How many lines in the entries below include the word "trophy"? Respond with the number only.

Before-and-after object listings:
--------------------------------
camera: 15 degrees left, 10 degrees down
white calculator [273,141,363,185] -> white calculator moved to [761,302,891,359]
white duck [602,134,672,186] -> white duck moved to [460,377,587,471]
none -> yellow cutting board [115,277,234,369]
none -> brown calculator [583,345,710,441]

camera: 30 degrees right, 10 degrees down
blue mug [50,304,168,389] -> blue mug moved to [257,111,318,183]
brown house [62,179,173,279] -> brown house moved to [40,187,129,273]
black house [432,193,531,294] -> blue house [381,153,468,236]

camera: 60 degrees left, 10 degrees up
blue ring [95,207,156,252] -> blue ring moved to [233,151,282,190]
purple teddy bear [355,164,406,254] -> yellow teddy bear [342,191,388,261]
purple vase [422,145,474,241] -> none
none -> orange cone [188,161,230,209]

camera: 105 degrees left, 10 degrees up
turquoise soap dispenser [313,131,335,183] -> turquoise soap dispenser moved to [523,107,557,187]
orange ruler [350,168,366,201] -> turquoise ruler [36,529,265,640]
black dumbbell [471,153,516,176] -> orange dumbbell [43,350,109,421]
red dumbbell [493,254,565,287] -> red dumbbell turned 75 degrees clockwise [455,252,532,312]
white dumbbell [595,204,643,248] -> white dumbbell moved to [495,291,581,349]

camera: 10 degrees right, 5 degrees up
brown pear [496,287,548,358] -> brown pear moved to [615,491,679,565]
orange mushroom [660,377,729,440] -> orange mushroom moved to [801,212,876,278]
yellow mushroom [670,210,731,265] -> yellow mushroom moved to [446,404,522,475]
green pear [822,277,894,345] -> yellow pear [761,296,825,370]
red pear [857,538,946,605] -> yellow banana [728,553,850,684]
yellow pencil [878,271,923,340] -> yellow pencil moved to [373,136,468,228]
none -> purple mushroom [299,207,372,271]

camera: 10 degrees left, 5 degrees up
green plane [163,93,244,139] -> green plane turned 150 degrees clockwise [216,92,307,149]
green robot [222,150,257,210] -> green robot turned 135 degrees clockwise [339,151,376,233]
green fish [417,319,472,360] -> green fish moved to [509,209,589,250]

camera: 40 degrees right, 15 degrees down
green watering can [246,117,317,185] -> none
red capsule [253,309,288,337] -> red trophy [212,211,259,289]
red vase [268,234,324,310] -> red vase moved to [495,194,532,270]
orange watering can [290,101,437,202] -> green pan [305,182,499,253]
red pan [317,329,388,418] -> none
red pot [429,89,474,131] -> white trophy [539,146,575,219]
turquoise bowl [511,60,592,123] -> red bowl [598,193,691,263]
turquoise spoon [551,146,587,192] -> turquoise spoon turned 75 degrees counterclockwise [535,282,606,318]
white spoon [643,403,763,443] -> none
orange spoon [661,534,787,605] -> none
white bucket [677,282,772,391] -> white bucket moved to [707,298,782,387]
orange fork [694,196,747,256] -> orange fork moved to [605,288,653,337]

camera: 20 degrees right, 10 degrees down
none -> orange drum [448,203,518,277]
--------------------------------
> RESPONSE BELOW:
2